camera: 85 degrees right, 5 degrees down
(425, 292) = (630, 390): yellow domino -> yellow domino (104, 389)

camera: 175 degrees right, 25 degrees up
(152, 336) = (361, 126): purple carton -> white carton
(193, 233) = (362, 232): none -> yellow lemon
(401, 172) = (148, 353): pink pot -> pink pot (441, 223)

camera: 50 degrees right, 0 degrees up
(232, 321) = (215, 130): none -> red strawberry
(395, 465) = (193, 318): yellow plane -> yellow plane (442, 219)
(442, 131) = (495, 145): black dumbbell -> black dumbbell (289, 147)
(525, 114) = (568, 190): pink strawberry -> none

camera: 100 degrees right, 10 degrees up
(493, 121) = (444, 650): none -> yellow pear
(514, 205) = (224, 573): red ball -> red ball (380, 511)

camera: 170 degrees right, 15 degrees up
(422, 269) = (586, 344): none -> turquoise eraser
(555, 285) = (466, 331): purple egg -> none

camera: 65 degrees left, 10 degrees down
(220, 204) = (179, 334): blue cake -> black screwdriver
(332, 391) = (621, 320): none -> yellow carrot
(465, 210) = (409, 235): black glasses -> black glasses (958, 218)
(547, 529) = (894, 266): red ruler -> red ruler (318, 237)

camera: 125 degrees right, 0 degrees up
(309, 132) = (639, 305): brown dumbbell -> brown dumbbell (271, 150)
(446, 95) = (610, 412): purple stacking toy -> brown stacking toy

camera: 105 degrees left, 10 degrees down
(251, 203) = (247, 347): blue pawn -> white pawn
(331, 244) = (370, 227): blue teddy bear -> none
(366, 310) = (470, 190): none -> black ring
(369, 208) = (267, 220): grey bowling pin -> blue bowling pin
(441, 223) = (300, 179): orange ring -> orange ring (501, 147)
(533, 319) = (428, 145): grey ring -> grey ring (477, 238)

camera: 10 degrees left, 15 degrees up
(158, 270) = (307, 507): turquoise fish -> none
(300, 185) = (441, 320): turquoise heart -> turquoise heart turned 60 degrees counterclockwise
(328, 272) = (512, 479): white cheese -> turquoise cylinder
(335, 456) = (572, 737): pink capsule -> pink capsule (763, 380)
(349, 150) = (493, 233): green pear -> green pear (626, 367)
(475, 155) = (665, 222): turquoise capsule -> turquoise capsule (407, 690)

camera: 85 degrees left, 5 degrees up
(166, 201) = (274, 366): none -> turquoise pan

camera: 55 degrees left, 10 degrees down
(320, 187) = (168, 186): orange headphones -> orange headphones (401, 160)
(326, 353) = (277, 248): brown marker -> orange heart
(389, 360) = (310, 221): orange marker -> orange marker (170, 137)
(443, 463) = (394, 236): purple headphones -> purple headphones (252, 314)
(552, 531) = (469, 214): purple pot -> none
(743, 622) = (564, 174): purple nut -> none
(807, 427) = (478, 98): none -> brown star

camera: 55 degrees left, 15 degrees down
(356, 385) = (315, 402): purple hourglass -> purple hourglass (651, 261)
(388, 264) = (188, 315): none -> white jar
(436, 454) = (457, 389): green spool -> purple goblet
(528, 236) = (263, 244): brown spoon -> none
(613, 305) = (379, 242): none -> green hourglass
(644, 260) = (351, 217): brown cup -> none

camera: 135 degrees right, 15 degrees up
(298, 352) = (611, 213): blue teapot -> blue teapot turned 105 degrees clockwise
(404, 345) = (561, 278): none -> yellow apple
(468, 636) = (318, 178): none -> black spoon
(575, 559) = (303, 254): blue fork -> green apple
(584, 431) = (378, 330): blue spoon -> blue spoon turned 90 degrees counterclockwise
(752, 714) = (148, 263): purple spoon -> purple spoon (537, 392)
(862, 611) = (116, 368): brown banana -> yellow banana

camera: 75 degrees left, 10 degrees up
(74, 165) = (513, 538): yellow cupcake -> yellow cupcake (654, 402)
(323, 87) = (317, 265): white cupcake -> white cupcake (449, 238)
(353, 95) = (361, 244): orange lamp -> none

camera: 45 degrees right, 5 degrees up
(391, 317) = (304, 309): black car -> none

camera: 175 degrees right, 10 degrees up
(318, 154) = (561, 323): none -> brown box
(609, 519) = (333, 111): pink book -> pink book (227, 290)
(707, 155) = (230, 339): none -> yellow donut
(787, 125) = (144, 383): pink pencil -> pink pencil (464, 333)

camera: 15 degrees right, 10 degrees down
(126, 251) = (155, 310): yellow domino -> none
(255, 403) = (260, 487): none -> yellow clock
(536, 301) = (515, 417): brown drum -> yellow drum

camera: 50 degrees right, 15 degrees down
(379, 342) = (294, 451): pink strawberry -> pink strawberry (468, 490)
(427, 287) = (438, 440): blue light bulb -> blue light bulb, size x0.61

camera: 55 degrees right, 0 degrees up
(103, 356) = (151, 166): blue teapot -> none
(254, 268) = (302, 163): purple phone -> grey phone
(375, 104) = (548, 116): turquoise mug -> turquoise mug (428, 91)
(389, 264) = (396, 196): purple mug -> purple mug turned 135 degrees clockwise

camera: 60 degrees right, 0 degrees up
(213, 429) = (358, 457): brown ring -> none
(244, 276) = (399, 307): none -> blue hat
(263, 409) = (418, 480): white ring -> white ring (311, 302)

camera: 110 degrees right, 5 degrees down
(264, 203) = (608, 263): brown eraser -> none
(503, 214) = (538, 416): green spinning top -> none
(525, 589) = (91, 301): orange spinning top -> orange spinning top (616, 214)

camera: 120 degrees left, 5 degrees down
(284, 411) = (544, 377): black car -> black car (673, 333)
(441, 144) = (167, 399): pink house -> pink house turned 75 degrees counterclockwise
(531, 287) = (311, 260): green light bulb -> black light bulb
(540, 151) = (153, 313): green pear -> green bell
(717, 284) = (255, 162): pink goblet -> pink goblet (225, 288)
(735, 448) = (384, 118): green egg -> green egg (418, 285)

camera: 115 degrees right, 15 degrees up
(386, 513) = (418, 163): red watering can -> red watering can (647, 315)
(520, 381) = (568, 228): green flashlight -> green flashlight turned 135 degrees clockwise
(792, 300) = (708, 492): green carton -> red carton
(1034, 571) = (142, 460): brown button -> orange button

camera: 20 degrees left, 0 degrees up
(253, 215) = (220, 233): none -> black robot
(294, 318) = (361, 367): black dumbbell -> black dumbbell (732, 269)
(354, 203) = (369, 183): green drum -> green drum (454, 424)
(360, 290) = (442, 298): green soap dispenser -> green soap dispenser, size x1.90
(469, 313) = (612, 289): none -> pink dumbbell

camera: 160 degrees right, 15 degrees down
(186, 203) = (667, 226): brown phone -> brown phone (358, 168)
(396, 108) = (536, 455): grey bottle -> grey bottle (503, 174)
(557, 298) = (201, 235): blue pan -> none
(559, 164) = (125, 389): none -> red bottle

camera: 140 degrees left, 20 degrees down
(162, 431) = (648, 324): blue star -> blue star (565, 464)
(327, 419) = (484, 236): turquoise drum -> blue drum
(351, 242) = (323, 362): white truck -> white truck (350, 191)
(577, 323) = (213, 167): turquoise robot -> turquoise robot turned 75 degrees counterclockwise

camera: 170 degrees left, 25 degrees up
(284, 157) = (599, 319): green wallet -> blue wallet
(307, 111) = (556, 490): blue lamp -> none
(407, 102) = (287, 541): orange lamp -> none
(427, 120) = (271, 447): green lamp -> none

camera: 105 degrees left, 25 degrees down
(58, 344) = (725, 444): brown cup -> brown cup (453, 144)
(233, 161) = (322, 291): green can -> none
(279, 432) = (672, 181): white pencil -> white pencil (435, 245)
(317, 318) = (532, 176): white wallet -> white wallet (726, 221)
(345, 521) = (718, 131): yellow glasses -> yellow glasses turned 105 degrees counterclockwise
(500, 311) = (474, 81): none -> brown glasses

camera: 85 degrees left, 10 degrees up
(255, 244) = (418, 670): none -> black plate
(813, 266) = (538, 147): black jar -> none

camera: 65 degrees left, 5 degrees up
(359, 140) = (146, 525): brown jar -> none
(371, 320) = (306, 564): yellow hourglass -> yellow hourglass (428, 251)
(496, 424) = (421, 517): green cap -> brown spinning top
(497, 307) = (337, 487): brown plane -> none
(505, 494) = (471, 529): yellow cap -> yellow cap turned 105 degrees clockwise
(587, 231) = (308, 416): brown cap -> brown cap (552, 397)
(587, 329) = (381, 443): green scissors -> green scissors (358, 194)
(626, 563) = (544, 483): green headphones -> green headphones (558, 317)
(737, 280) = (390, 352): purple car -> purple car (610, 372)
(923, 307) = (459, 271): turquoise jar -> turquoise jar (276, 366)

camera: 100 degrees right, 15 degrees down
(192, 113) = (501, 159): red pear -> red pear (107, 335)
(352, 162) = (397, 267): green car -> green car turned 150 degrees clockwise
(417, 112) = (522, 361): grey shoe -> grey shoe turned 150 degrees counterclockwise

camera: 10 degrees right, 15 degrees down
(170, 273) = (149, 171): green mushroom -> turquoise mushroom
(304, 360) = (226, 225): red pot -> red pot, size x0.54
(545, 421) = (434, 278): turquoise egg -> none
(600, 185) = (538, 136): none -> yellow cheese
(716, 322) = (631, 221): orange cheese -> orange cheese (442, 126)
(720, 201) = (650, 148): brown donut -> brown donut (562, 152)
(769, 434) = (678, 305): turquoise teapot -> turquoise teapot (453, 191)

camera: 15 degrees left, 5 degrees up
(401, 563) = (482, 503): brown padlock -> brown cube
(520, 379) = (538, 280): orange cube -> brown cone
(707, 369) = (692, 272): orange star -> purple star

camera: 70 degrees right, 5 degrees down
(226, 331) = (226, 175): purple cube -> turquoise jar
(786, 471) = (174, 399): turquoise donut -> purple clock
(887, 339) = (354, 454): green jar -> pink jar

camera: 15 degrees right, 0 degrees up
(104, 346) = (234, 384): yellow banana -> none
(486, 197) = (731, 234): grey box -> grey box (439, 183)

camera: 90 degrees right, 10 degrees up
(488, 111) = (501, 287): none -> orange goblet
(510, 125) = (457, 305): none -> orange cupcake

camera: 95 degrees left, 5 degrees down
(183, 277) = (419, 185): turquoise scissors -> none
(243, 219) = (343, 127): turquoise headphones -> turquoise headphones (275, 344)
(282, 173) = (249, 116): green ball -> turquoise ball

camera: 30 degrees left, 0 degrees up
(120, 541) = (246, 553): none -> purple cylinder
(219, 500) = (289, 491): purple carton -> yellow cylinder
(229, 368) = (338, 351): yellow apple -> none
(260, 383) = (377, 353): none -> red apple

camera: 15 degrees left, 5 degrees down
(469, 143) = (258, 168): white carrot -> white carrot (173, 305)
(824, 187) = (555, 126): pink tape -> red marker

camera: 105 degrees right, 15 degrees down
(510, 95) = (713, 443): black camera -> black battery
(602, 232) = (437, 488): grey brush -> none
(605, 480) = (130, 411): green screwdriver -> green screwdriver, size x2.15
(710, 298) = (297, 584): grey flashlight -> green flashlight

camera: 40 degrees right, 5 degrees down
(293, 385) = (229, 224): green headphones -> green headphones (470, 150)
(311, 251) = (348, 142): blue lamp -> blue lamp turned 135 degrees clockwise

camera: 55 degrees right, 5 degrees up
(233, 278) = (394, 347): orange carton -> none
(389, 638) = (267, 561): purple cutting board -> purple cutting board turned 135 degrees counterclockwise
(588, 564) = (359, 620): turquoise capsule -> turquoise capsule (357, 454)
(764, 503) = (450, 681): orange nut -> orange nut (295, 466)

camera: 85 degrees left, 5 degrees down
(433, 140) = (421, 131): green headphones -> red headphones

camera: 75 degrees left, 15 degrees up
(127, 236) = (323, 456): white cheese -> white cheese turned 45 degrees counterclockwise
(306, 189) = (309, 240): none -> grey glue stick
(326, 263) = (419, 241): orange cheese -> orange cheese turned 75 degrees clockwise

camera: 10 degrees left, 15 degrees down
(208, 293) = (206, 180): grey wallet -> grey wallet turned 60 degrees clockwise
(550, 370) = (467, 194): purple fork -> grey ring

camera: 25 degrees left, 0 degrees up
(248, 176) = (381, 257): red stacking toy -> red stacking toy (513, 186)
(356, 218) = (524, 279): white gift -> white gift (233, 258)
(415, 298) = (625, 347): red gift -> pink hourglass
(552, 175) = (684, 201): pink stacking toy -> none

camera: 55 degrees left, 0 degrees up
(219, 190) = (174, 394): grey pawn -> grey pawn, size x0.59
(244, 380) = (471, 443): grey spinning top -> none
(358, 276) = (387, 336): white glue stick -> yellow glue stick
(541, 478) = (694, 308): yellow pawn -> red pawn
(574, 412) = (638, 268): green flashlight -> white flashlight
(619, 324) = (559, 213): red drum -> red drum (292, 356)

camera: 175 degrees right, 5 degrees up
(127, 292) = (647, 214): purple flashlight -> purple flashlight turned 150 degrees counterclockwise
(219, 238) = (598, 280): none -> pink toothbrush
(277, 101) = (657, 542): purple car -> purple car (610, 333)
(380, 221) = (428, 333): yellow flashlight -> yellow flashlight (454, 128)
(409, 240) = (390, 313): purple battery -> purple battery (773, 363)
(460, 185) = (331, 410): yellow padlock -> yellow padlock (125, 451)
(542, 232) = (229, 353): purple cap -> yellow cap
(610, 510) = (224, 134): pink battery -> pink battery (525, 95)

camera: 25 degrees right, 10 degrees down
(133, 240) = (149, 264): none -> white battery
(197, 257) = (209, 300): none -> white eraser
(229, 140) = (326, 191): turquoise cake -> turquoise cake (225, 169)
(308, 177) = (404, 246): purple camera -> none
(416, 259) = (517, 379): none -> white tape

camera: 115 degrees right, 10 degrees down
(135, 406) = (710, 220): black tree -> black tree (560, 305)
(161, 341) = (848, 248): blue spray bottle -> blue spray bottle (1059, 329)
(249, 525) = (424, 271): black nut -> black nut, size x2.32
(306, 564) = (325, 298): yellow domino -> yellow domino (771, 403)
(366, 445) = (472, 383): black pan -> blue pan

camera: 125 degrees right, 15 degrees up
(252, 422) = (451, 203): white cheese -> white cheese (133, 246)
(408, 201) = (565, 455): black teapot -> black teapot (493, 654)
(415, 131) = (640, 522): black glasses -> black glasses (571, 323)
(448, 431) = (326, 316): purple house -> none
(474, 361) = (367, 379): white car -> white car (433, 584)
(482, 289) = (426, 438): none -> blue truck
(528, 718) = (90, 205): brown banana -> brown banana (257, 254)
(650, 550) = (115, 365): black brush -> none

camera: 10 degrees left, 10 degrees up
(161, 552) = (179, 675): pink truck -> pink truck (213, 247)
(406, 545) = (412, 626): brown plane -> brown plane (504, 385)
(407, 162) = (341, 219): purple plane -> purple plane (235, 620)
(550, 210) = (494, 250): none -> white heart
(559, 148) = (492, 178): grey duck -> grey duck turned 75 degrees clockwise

════════════════

* **YOUR INSTRUCTIONS**
Could you copy every line from the records that has "screwdriver" in it?

* **RESPONSE**
(220, 204) = (179, 334): blue cake -> black screwdriver
(605, 480) = (130, 411): green screwdriver -> green screwdriver, size x2.15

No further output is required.